* **Problem statement**:
From the records that follow, copy every line that contains the word "gafas".
Working data START
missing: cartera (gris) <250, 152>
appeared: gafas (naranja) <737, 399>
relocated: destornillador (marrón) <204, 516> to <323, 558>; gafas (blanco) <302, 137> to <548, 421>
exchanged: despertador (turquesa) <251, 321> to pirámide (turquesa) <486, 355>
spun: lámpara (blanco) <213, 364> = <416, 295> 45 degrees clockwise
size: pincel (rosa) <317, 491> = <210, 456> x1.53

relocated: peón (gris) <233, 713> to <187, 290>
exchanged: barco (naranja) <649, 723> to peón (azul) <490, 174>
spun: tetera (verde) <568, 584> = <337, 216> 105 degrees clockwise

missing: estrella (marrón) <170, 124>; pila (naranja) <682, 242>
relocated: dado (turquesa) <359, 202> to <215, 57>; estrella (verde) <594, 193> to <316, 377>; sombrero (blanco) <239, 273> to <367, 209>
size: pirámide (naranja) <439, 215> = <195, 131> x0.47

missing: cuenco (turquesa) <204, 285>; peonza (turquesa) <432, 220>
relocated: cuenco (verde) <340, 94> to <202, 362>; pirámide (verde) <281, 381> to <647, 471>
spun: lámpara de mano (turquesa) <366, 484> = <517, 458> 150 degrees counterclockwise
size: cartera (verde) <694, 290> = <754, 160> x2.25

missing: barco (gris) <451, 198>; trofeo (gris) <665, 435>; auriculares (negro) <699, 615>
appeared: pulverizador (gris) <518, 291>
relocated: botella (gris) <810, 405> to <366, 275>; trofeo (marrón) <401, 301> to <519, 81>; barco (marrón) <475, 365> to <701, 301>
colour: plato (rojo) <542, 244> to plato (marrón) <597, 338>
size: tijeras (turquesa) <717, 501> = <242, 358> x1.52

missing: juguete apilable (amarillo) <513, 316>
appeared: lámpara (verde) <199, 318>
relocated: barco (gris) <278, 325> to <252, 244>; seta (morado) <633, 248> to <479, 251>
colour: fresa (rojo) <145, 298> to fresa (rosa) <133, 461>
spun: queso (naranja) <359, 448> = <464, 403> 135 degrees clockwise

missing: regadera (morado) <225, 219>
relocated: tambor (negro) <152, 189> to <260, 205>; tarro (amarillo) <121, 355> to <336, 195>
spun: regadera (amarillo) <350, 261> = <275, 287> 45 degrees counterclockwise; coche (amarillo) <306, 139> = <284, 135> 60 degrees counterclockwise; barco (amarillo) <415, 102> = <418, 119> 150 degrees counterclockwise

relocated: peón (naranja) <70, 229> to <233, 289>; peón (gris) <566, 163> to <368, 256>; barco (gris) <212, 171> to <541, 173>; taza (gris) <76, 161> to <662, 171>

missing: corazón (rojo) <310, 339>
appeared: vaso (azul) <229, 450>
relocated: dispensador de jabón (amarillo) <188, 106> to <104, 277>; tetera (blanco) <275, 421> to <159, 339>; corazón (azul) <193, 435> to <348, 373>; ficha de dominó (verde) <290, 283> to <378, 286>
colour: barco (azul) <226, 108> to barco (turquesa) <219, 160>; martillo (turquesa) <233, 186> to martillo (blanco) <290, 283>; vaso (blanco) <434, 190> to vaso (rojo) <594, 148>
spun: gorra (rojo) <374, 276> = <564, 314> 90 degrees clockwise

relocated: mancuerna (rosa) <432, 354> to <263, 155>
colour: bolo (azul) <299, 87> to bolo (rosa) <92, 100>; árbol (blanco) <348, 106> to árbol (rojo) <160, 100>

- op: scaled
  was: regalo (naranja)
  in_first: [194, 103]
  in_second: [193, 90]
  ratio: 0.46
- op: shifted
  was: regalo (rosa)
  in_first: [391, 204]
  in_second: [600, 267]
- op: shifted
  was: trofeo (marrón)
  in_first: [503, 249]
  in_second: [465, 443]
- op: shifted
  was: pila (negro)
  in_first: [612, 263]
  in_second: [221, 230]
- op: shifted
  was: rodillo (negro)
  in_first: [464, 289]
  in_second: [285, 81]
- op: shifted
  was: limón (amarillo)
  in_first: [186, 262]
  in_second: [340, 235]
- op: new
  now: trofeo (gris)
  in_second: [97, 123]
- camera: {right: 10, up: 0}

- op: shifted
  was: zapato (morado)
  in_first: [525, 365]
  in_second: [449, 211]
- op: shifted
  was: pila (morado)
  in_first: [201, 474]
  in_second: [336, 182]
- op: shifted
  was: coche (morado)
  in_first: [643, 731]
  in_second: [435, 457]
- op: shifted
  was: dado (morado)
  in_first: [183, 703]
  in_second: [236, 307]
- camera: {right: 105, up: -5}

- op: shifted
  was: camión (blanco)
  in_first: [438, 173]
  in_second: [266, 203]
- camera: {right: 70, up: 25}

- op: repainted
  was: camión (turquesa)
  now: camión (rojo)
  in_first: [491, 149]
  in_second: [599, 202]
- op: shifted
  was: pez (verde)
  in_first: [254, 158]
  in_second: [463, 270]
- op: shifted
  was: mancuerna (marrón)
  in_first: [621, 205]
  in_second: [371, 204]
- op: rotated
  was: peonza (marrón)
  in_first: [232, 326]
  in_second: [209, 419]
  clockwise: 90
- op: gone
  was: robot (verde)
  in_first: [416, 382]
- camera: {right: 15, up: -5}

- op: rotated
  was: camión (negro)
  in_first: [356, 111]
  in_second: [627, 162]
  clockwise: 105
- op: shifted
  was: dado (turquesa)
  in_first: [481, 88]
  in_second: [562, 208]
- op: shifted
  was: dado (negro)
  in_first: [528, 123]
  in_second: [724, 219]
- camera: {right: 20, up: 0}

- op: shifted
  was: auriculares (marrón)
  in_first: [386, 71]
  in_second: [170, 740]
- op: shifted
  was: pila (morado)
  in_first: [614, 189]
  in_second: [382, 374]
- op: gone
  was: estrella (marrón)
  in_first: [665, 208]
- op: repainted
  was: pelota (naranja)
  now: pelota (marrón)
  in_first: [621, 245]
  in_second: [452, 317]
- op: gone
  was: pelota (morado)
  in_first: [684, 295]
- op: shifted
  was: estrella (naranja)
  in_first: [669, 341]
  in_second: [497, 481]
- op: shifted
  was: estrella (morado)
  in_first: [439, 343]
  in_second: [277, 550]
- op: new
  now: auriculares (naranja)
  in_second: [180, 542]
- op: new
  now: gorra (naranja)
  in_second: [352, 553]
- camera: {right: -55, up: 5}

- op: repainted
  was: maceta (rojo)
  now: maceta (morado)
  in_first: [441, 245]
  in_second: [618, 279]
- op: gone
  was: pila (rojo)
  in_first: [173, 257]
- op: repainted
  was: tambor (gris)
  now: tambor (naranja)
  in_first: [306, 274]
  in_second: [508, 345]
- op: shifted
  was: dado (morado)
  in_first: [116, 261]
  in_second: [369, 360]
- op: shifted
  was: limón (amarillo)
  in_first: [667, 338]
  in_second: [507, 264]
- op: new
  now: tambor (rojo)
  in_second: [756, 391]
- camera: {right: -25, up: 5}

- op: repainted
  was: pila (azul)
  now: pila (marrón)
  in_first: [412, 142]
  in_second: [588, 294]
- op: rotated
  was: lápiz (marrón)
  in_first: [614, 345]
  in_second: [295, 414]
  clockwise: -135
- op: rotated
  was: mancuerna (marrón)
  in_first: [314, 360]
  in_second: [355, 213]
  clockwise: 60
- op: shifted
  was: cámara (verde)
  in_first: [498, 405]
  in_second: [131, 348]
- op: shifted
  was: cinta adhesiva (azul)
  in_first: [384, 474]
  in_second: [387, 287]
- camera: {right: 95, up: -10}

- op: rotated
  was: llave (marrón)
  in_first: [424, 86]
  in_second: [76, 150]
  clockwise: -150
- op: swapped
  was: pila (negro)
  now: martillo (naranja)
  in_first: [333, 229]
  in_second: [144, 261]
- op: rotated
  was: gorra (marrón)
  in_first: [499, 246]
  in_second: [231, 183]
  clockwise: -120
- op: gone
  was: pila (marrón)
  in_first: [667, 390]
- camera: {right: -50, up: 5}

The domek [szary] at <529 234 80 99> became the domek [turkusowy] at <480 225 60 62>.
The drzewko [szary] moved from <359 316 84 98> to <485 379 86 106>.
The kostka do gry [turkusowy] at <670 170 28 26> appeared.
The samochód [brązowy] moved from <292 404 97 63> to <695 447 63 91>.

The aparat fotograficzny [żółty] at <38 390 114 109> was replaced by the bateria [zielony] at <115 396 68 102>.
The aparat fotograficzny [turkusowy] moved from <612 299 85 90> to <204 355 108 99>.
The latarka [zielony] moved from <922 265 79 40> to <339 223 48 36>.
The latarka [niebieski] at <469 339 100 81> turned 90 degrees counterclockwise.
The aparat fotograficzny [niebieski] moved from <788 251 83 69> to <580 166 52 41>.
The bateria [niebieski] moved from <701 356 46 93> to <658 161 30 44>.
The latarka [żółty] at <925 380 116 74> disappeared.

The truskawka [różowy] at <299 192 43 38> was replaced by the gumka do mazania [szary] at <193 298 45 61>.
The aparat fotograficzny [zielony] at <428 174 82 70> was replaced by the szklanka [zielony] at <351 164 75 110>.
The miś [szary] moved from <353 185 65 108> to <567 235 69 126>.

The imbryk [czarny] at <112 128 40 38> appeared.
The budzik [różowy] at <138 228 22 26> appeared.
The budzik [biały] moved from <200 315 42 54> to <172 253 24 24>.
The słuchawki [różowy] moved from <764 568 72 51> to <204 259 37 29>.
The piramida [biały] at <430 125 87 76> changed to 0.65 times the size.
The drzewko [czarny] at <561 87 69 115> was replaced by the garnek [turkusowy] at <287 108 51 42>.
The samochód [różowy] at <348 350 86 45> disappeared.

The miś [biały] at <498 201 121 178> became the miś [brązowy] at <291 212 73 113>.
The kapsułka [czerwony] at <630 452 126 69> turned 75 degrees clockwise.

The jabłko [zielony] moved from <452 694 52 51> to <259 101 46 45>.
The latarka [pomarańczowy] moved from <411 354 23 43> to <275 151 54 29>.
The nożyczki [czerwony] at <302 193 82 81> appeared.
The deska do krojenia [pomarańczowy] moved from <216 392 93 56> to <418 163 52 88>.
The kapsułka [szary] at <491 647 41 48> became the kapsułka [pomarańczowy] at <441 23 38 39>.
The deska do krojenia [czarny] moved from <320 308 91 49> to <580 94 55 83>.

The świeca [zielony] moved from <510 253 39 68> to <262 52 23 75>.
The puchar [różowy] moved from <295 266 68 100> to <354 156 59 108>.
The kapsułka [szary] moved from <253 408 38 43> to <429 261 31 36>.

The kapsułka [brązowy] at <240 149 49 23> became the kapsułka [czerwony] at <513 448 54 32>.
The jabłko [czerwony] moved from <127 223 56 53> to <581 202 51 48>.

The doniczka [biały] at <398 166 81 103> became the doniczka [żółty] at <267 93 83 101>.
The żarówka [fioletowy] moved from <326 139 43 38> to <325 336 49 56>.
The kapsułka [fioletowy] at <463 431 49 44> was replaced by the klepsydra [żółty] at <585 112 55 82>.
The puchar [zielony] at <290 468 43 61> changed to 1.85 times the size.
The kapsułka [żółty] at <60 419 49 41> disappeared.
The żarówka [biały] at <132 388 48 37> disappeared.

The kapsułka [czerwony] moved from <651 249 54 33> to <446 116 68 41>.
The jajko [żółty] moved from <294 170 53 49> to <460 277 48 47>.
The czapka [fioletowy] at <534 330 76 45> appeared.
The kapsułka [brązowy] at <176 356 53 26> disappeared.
Working data END
* **Expected answer**:
appeared: gafas (naranja) <737, 399>
relocated: destornillador (marrón) <204, 516> to <323, 558>; gafas (blanco) <302, 137> to <548, 421>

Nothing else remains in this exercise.